• _TASK DATA_:
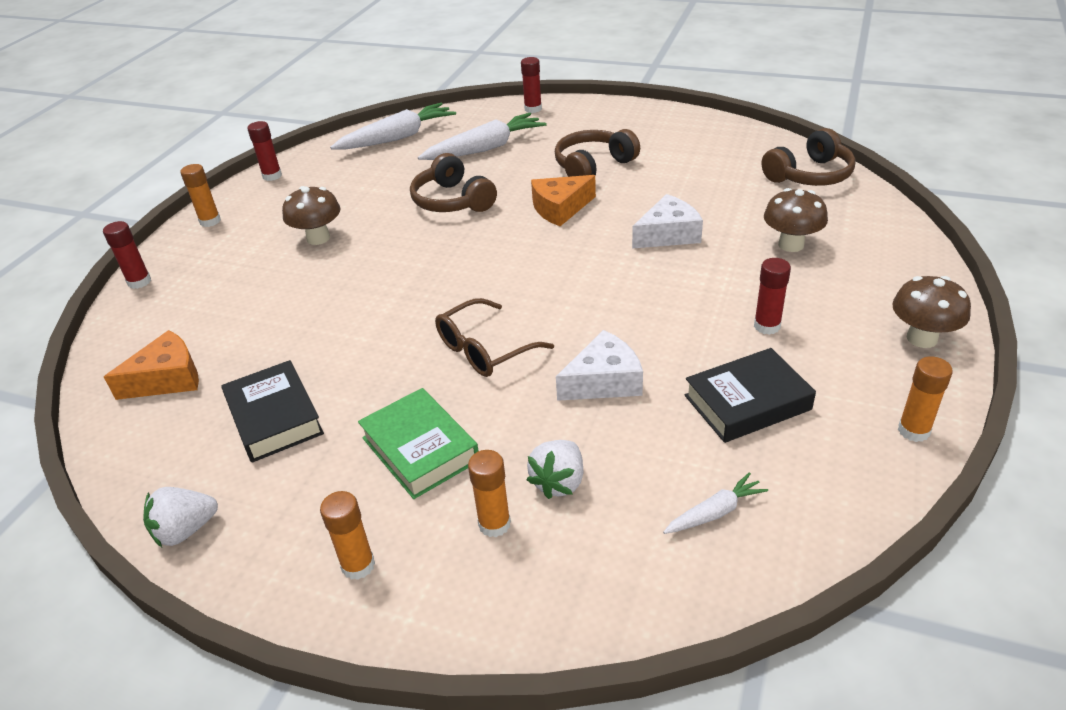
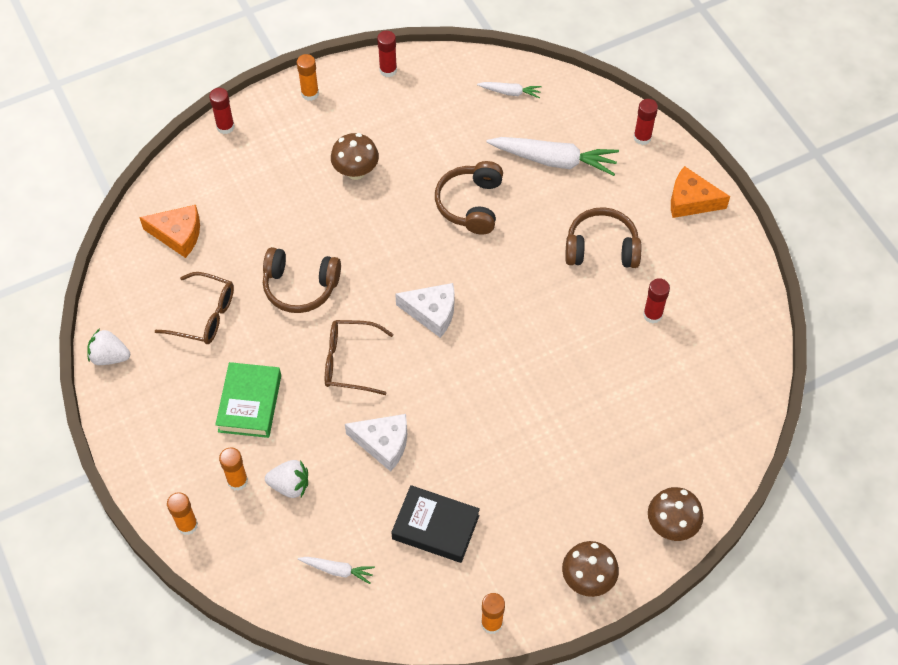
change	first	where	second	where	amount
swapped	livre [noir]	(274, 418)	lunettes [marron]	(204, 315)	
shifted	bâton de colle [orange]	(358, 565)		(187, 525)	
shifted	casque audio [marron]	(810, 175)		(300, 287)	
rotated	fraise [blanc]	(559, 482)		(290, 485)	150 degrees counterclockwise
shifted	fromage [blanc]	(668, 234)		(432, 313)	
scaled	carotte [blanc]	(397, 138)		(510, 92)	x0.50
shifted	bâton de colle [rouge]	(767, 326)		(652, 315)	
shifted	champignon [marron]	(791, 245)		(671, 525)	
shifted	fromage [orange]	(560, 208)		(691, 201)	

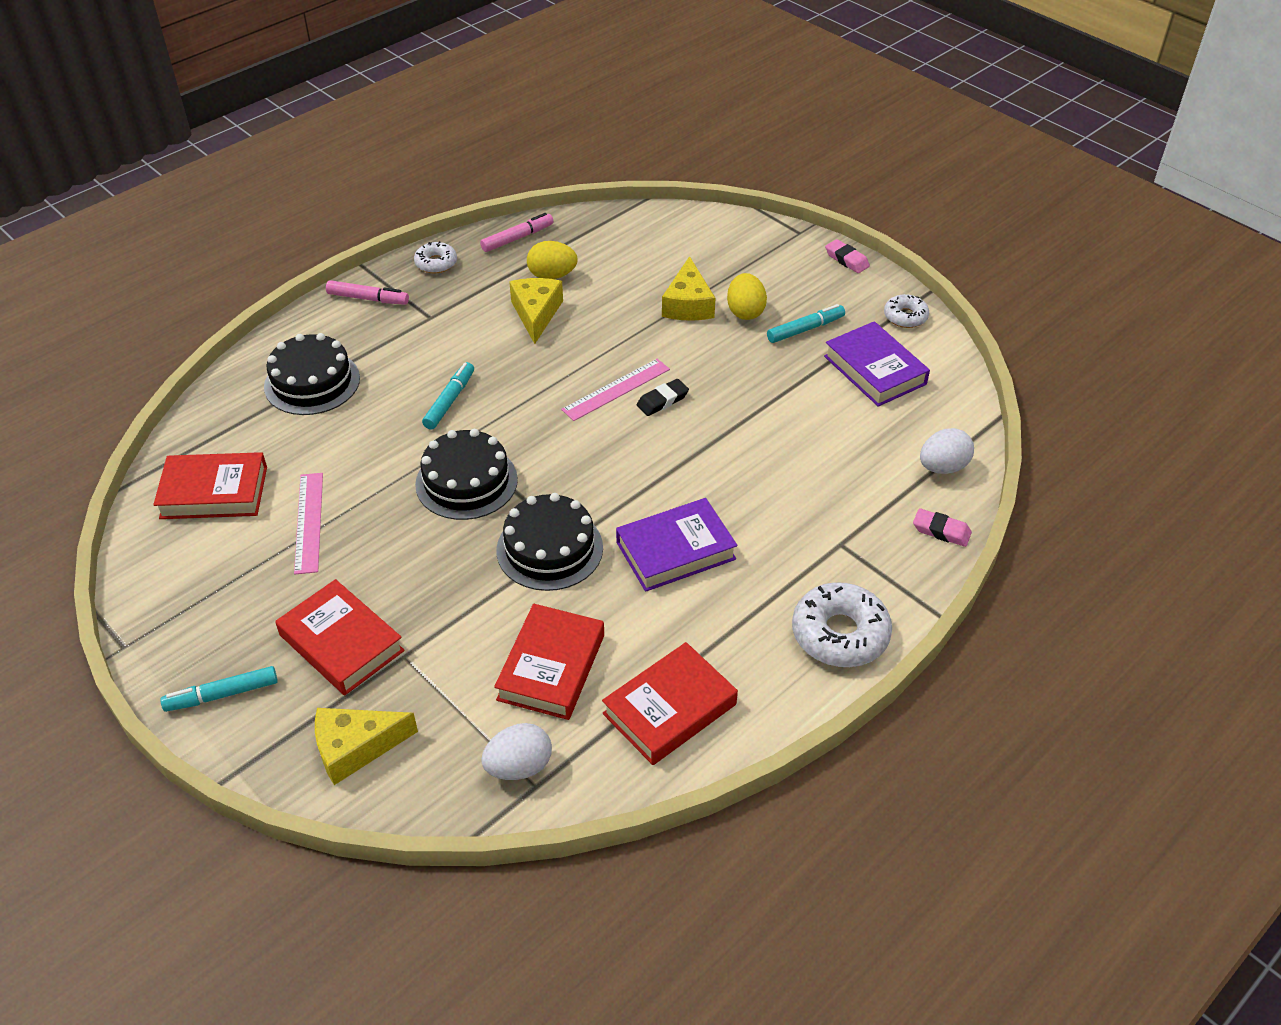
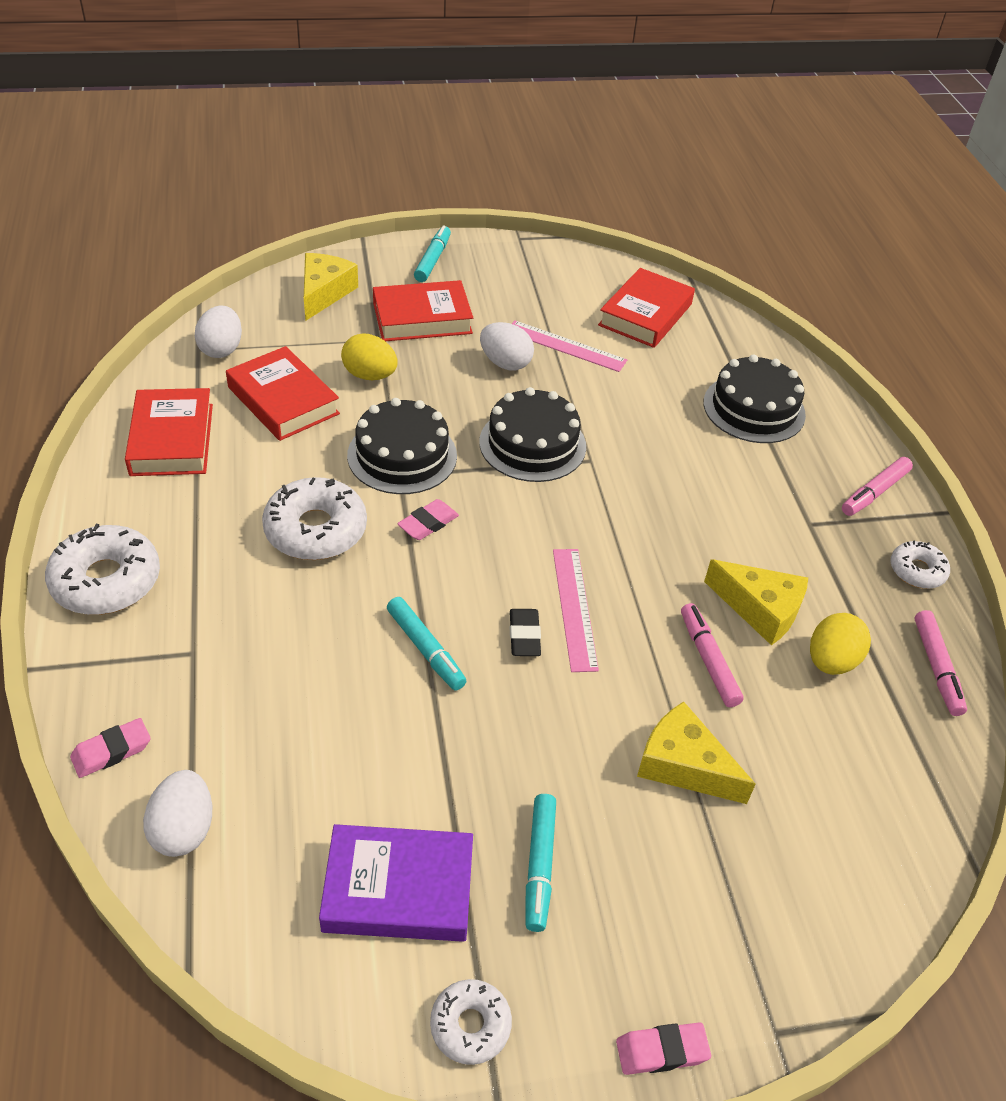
change	first	where	second	where	amount
swapped	livre [violet]	(675, 551)	beignet [blanc]	(316, 530)	
shifted	œuf [jaune]	(745, 311)		(370, 375)	
shifted	feutre [turquoise]	(450, 401)		(425, 649)	
new			gomme [rose]	(428, 523)	
new			œuf [blanc]	(505, 363)	
new			feutre [rose]	(708, 660)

• _AIM OF THE TASK_:
Your task is to copy each line of the listing that holds the word "colle".

• _RESULT OF THE EXERCISE_:
shifted	bâton de colle [orange]	(358, 565)		(187, 525)	
shifted	bâton de colle [rouge]	(767, 326)		(652, 315)	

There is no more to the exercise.